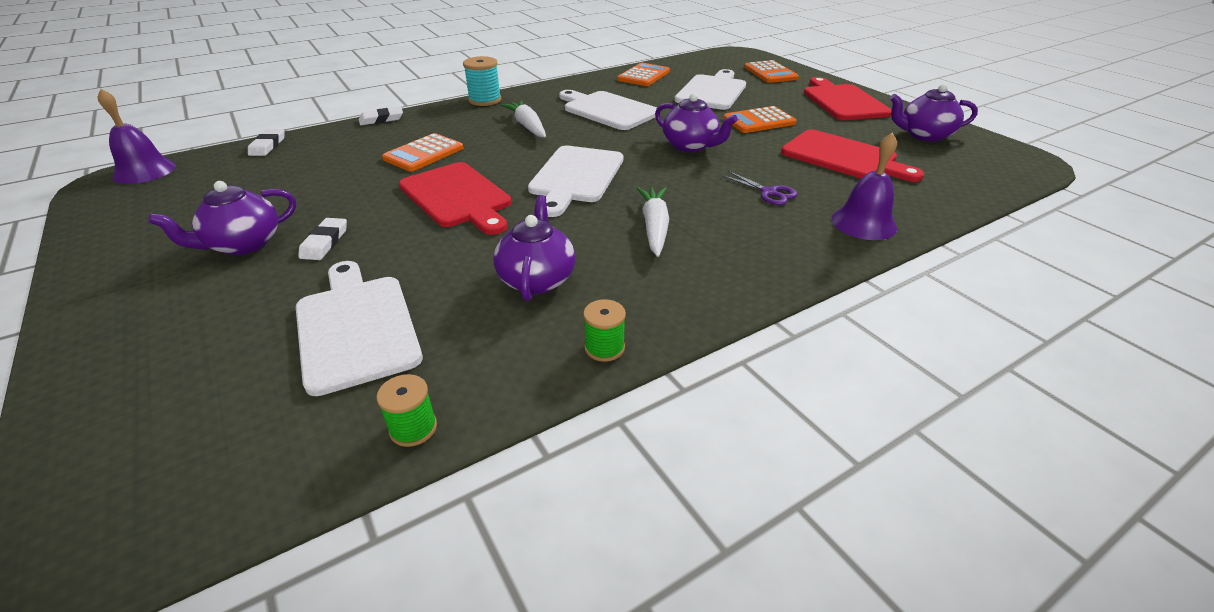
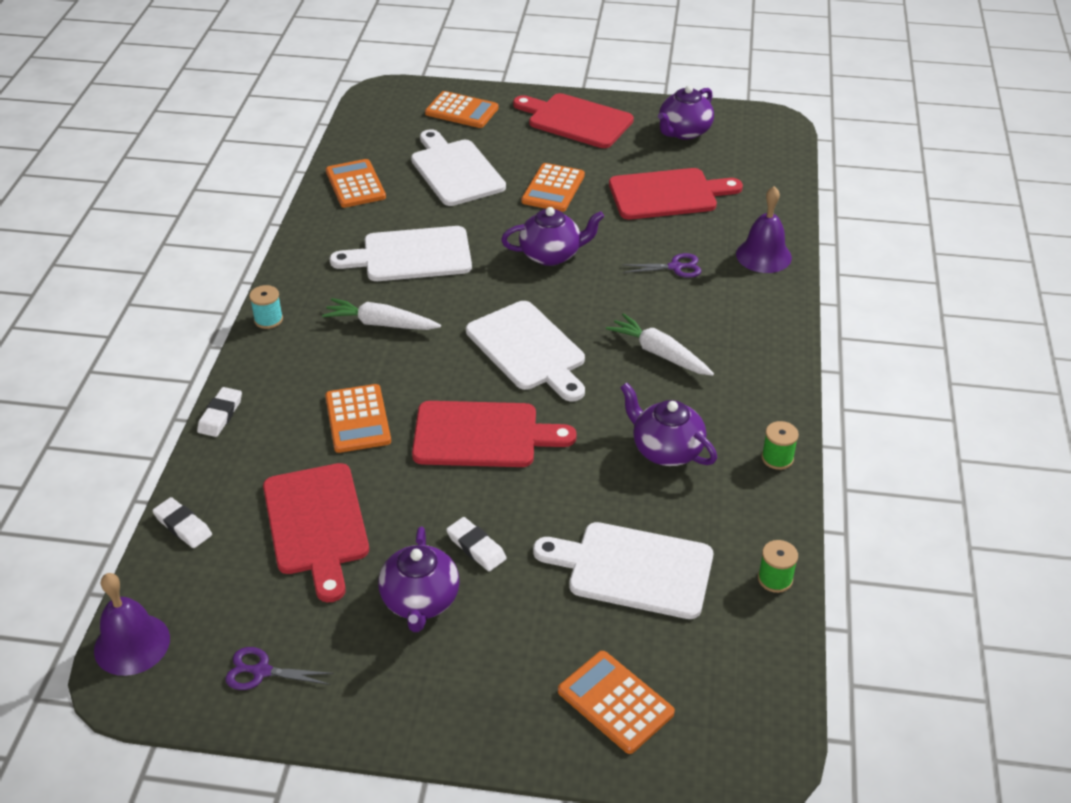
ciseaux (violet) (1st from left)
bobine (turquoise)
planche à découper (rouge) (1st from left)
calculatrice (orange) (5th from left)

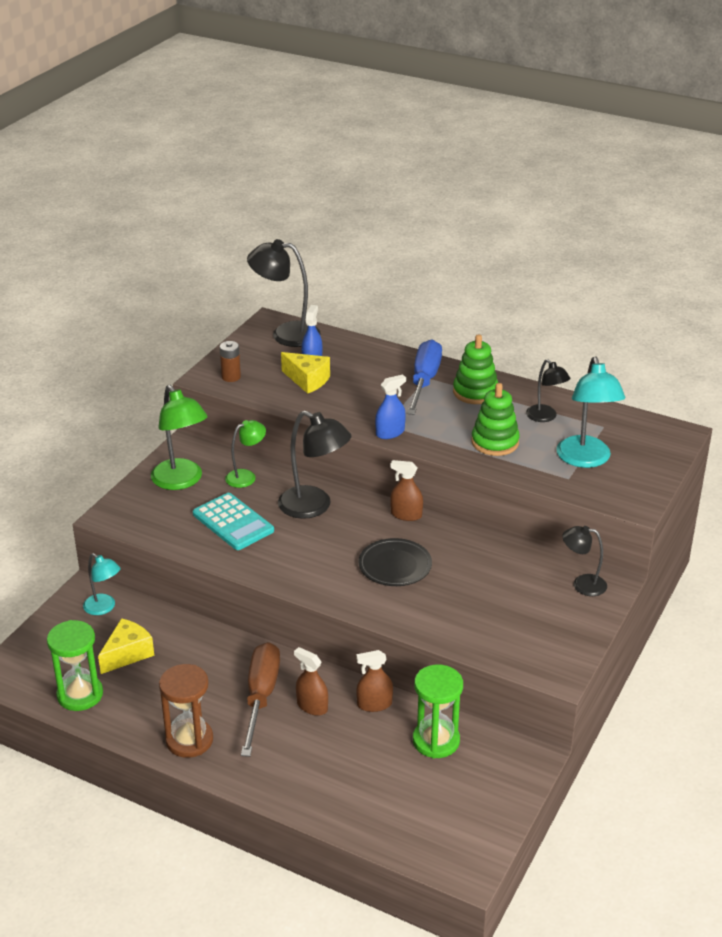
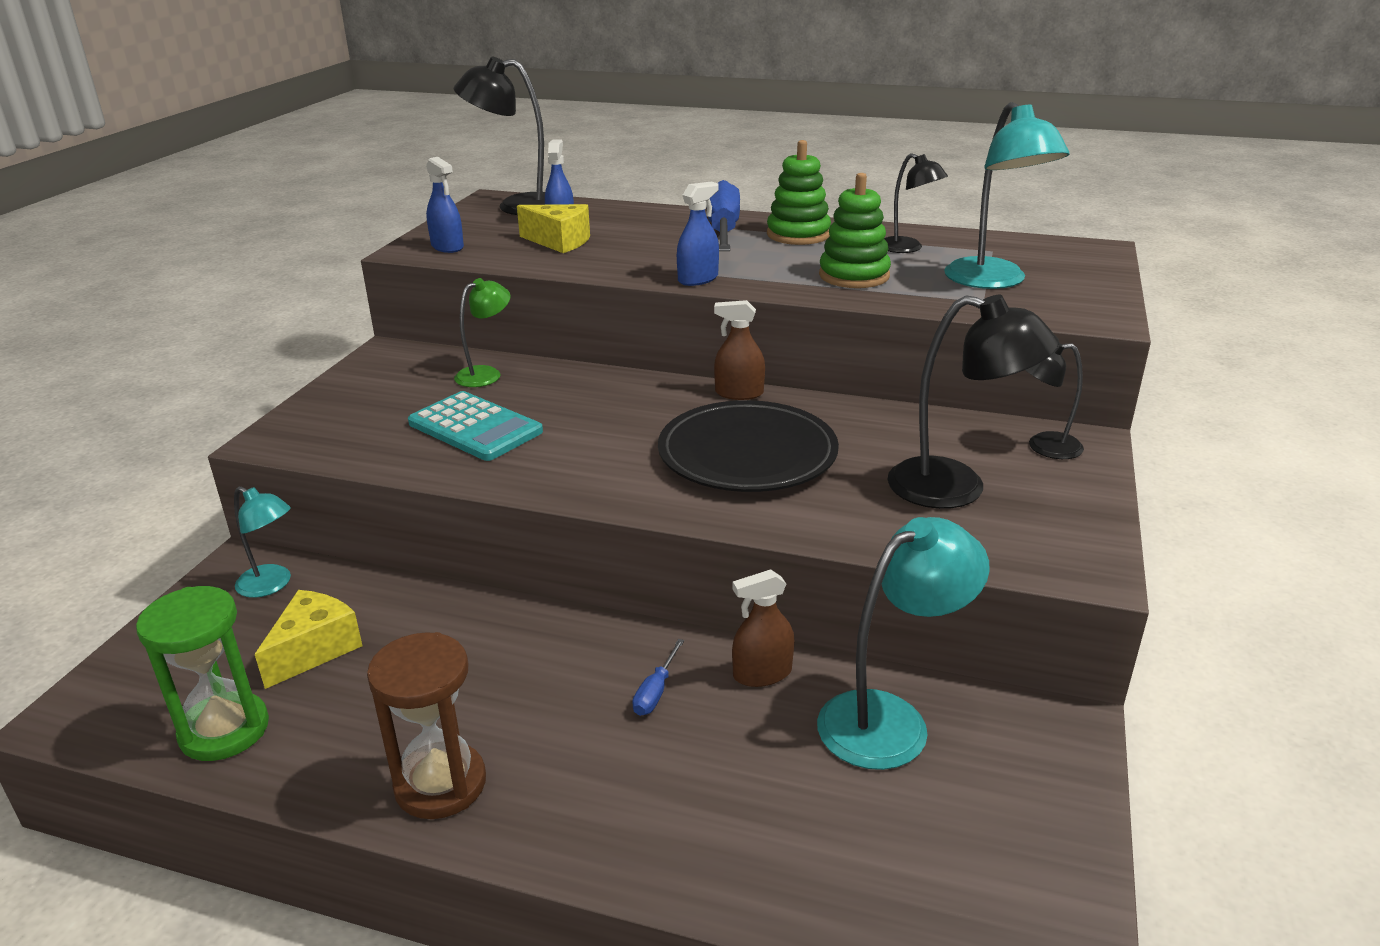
vaporisateur (bleu) (1st from left)
tournevis (bleu) (1st from left)
assiette (noir)
lampe (turquoise) (2nd from left)
lampe (noir) (3rd from left)
lampe (vert) (1st from left in the first image)
tournevis (marron)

> **Your objective**: Every entry is to be transcribed exactly, but the pictures are to be left out.

> **Solution below**:
ciseaux (violet) (1st from left)
bobine (turquoise)
planche à découper (rouge) (1st from left)
calculatrice (orange) (5th from left)

vaporisateur (bleu) (1st from left)
tournevis (bleu) (1st from left)
assiette (noir)
lampe (turquoise) (2nd from left)
lampe (noir) (3rd from left)
lampe (vert) (1st from left in the first image)
tournevis (marron)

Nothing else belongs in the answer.